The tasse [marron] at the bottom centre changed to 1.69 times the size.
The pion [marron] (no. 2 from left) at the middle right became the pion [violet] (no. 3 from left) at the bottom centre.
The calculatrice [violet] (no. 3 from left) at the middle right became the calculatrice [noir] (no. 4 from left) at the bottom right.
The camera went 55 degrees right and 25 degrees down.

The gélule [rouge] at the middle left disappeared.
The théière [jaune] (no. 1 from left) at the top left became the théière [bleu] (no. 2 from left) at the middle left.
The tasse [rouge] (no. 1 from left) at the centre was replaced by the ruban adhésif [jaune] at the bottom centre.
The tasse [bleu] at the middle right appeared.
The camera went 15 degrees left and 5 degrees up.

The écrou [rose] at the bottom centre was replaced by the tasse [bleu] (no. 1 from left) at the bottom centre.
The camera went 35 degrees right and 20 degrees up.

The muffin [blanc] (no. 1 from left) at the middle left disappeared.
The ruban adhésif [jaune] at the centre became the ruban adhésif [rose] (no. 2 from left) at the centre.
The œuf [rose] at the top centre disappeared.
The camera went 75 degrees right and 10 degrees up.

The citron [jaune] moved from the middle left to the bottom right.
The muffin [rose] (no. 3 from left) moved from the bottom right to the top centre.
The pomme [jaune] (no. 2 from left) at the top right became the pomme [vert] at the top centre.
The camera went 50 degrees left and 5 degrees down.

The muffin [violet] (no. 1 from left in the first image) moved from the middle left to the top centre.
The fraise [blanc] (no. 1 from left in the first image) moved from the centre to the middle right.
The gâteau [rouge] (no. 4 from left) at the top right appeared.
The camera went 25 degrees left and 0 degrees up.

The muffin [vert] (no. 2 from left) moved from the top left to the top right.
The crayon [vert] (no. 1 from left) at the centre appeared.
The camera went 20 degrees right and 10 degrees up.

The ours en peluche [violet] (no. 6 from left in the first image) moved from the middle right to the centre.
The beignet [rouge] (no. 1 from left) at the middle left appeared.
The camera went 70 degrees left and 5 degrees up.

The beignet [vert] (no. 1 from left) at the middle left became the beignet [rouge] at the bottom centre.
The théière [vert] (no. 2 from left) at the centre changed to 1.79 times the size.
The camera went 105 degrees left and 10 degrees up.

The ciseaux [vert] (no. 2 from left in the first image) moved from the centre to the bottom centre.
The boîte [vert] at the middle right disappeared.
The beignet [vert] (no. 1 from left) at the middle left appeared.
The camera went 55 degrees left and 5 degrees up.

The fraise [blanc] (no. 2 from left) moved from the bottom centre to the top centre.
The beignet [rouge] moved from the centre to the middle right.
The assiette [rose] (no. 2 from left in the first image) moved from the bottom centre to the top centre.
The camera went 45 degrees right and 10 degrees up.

______

> _YOUR OBJECTIVE_: Report every line of the material above in which "marron" appears.

> _ANSWER AREA_:
The tasse [marron] at the bottom centre changed to 1.69 times the size.
The pion [marron] (no. 2 from left) at the middle right became the pion [violet] (no. 3 from left) at the bottom centre.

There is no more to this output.